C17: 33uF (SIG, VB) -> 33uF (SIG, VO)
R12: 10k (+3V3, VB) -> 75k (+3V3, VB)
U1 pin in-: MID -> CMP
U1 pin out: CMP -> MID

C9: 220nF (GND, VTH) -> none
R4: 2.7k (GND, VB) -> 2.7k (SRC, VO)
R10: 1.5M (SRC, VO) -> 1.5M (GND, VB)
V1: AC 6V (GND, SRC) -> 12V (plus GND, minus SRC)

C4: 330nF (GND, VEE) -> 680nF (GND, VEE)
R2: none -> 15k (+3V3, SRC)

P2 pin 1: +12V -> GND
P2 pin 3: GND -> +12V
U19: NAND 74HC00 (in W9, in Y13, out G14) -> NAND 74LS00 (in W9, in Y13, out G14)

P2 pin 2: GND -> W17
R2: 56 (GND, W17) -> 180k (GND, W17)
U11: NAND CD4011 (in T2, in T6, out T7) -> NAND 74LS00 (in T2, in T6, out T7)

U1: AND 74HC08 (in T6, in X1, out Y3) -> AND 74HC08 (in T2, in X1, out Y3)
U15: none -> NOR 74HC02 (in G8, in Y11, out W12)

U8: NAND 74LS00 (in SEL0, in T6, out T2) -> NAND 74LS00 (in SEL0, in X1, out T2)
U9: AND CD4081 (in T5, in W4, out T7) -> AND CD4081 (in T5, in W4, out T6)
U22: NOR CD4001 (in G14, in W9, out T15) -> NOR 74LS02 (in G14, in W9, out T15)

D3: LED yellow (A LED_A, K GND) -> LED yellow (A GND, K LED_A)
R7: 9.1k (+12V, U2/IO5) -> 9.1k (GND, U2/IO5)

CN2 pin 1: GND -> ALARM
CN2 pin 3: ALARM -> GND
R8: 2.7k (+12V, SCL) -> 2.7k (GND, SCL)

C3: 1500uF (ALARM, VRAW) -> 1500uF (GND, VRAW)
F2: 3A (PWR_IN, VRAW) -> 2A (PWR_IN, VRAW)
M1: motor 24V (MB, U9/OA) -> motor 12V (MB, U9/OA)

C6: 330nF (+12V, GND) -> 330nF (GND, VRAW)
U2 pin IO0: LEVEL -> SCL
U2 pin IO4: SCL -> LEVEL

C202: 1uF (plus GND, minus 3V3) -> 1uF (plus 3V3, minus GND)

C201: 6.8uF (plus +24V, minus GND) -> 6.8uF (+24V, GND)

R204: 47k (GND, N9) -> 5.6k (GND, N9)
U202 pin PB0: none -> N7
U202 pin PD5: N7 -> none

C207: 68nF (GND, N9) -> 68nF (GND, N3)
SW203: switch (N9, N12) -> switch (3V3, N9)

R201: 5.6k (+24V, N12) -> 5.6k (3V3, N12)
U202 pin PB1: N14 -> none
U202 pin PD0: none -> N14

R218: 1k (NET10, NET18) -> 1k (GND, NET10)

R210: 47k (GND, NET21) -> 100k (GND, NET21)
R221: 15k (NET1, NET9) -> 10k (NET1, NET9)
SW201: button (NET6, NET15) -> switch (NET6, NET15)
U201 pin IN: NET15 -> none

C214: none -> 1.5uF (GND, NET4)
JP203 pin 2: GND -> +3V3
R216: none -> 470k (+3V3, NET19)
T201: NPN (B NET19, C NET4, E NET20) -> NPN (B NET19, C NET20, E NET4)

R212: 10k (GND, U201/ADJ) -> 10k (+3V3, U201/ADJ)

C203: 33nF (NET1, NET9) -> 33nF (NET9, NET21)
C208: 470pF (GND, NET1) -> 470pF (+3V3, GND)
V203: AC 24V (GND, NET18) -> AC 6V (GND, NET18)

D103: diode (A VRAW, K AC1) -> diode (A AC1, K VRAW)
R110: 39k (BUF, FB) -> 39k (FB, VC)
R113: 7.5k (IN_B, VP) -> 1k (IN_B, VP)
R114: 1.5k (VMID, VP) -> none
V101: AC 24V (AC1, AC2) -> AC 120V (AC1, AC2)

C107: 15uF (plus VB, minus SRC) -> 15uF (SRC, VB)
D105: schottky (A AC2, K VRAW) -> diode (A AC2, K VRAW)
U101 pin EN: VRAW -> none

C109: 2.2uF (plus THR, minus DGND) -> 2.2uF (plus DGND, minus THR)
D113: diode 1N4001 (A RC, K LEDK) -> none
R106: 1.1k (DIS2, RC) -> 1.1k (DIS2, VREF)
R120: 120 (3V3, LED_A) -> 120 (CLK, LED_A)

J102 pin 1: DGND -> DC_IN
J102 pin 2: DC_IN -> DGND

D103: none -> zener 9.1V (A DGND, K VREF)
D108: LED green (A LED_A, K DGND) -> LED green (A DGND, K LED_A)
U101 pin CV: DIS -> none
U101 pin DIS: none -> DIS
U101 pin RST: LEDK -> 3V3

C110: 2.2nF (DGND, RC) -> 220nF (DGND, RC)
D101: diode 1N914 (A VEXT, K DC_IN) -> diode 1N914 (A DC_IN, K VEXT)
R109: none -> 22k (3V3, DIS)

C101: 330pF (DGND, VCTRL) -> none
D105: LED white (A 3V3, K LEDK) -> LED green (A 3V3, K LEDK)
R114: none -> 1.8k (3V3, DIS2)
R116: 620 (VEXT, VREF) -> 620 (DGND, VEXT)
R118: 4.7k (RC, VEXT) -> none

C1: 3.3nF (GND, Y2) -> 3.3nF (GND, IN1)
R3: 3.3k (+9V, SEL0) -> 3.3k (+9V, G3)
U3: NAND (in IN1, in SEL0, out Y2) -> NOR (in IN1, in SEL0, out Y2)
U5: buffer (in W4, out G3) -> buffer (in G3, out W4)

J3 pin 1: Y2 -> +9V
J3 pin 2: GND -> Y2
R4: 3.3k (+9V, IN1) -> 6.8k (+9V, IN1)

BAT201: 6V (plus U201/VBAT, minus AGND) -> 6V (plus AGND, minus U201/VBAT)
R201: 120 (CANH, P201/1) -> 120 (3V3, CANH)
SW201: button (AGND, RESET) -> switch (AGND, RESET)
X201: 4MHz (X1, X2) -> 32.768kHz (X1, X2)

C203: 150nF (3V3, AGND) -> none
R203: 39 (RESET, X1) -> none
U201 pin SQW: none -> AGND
• • • •
## TASK DETAILS
Transcribe the entire listing above exactly as written.

## EXERCISE ANSWER
C17: 33uF (SIG, VB) -> 33uF (SIG, VO)
R12: 10k (+3V3, VB) -> 75k (+3V3, VB)
U1 pin in-: MID -> CMP
U1 pin out: CMP -> MID

C9: 220nF (GND, VTH) -> none
R4: 2.7k (GND, VB) -> 2.7k (SRC, VO)
R10: 1.5M (SRC, VO) -> 1.5M (GND, VB)
V1: AC 6V (GND, SRC) -> 12V (plus GND, minus SRC)

C4: 330nF (GND, VEE) -> 680nF (GND, VEE)
R2: none -> 15k (+3V3, SRC)

P2 pin 1: +12V -> GND
P2 pin 3: GND -> +12V
U19: NAND 74HC00 (in W9, in Y13, out G14) -> NAND 74LS00 (in W9, in Y13, out G14)

P2 pin 2: GND -> W17
R2: 56 (GND, W17) -> 180k (GND, W17)
U11: NAND CD4011 (in T2, in T6, out T7) -> NAND 74LS00 (in T2, in T6, out T7)

U1: AND 74HC08 (in T6, in X1, out Y3) -> AND 74HC08 (in T2, in X1, out Y3)
U15: none -> NOR 74HC02 (in G8, in Y11, out W12)

U8: NAND 74LS00 (in SEL0, in T6, out T2) -> NAND 74LS00 (in SEL0, in X1, out T2)
U9: AND CD4081 (in T5, in W4, out T7) -> AND CD4081 (in T5, in W4, out T6)
U22: NOR CD4001 (in G14, in W9, out T15) -> NOR 74LS02 (in G14, in W9, out T15)

D3: LED yellow (A LED_A, K GND) -> LED yellow (A GND, K LED_A)
R7: 9.1k (+12V, U2/IO5) -> 9.1k (GND, U2/IO5)

CN2 pin 1: GND -> ALARM
CN2 pin 3: ALARM -> GND
R8: 2.7k (+12V, SCL) -> 2.7k (GND, SCL)

C3: 1500uF (ALARM, VRAW) -> 1500uF (GND, VRAW)
F2: 3A (PWR_IN, VRAW) -> 2A (PWR_IN, VRAW)
M1: motor 24V (MB, U9/OA) -> motor 12V (MB, U9/OA)

C6: 330nF (+12V, GND) -> 330nF (GND, VRAW)
U2 pin IO0: LEVEL -> SCL
U2 pin IO4: SCL -> LEVEL

C202: 1uF (plus GND, minus 3V3) -> 1uF (plus 3V3, minus GND)

C201: 6.8uF (plus +24V, minus GND) -> 6.8uF (+24V, GND)

R204: 47k (GND, N9) -> 5.6k (GND, N9)
U202 pin PB0: none -> N7
U202 pin PD5: N7 -> none

C207: 68nF (GND, N9) -> 68nF (GND, N3)
SW203: switch (N9, N12) -> switch (3V3, N9)

R201: 5.6k (+24V, N12) -> 5.6k (3V3, N12)
U202 pin PB1: N14 -> none
U202 pin PD0: none -> N14

R218: 1k (NET10, NET18) -> 1k (GND, NET10)

R210: 47k (GND, NET21) -> 100k (GND, NET21)
R221: 15k (NET1, NET9) -> 10k (NET1, NET9)
SW201: button (NET6, NET15) -> switch (NET6, NET15)
U201 pin IN: NET15 -> none

C214: none -> 1.5uF (GND, NET4)
JP203 pin 2: GND -> +3V3
R216: none -> 470k (+3V3, NET19)
T201: NPN (B NET19, C NET4, E NET20) -> NPN (B NET19, C NET20, E NET4)

R212: 10k (GND, U201/ADJ) -> 10k (+3V3, U201/ADJ)

C203: 33nF (NET1, NET9) -> 33nF (NET9, NET21)
C208: 470pF (GND, NET1) -> 470pF (+3V3, GND)
V203: AC 24V (GND, NET18) -> AC 6V (GND, NET18)

D103: diode (A VRAW, K AC1) -> diode (A AC1, K VRAW)
R110: 39k (BUF, FB) -> 39k (FB, VC)
R113: 7.5k (IN_B, VP) -> 1k (IN_B, VP)
R114: 1.5k (VMID, VP) -> none
V101: AC 24V (AC1, AC2) -> AC 120V (AC1, AC2)

C107: 15uF (plus VB, minus SRC) -> 15uF (SRC, VB)
D105: schottky (A AC2, K VRAW) -> diode (A AC2, K VRAW)
U101 pin EN: VRAW -> none

C109: 2.2uF (plus THR, minus DGND) -> 2.2uF (plus DGND, minus THR)
D113: diode 1N4001 (A RC, K LEDK) -> none
R106: 1.1k (DIS2, RC) -> 1.1k (DIS2, VREF)
R120: 120 (3V3, LED_A) -> 120 (CLK, LED_A)

J102 pin 1: DGND -> DC_IN
J102 pin 2: DC_IN -> DGND

D103: none -> zener 9.1V (A DGND, K VREF)
D108: LED green (A LED_A, K DGND) -> LED green (A DGND, K LED_A)
U101 pin CV: DIS -> none
U101 pin DIS: none -> DIS
U101 pin RST: LEDK -> 3V3

C110: 2.2nF (DGND, RC) -> 220nF (DGND, RC)
D101: diode 1N914 (A VEXT, K DC_IN) -> diode 1N914 (A DC_IN, K VEXT)
R109: none -> 22k (3V3, DIS)

C101: 330pF (DGND, VCTRL) -> none
D105: LED white (A 3V3, K LEDK) -> LED green (A 3V3, K LEDK)
R114: none -> 1.8k (3V3, DIS2)
R116: 620 (VEXT, VREF) -> 620 (DGND, VEXT)
R118: 4.7k (RC, VEXT) -> none

C1: 3.3nF (GND, Y2) -> 3.3nF (GND, IN1)
R3: 3.3k (+9V, SEL0) -> 3.3k (+9V, G3)
U3: NAND (in IN1, in SEL0, out Y2) -> NOR (in IN1, in SEL0, out Y2)
U5: buffer (in W4, out G3) -> buffer (in G3, out W4)

J3 pin 1: Y2 -> +9V
J3 pin 2: GND -> Y2
R4: 3.3k (+9V, IN1) -> 6.8k (+9V, IN1)

BAT201: 6V (plus U201/VBAT, minus AGND) -> 6V (plus AGND, minus U201/VBAT)
R201: 120 (CANH, P201/1) -> 120 (3V3, CANH)
SW201: button (AGND, RESET) -> switch (AGND, RESET)
X201: 4MHz (X1, X2) -> 32.768kHz (X1, X2)

C203: 150nF (3V3, AGND) -> none
R203: 39 (RESET, X1) -> none
U201 pin SQW: none -> AGND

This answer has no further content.